Reproduce every line of text in the data below, word for word, and leave out the pictures.

[Begin Data shown]

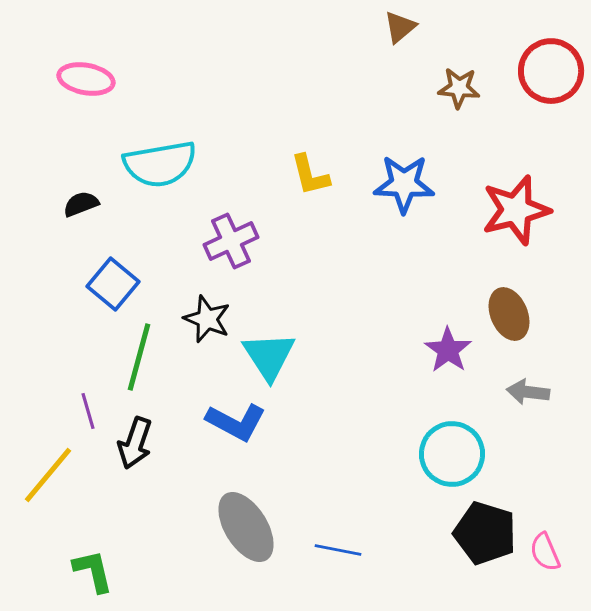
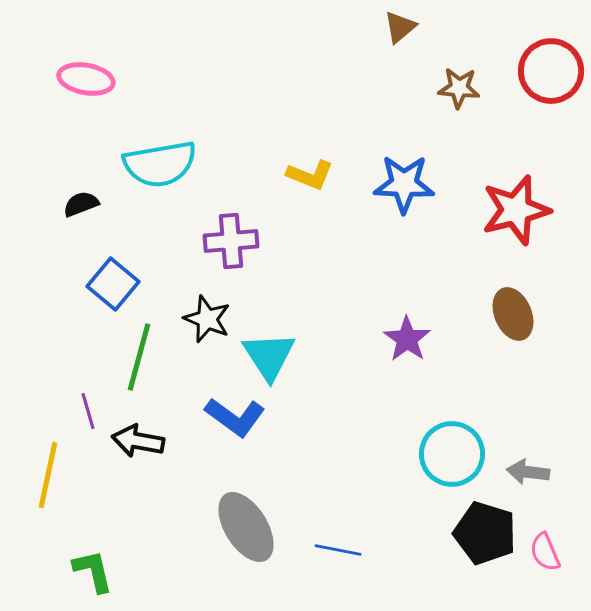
yellow L-shape: rotated 54 degrees counterclockwise
purple cross: rotated 20 degrees clockwise
brown ellipse: moved 4 px right
purple star: moved 41 px left, 11 px up
gray arrow: moved 80 px down
blue L-shape: moved 1 px left, 5 px up; rotated 8 degrees clockwise
black arrow: moved 3 px right, 2 px up; rotated 81 degrees clockwise
yellow line: rotated 28 degrees counterclockwise
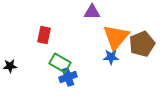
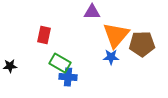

[End Data shown]

## Result below
yellow L-shape: rotated 54 degrees counterclockwise
purple cross: rotated 20 degrees clockwise
brown ellipse: moved 4 px right
purple star: moved 41 px left, 11 px up
gray arrow: moved 80 px down
blue L-shape: moved 1 px left, 5 px up; rotated 8 degrees clockwise
black arrow: moved 3 px right, 2 px up; rotated 81 degrees clockwise
yellow line: rotated 28 degrees counterclockwise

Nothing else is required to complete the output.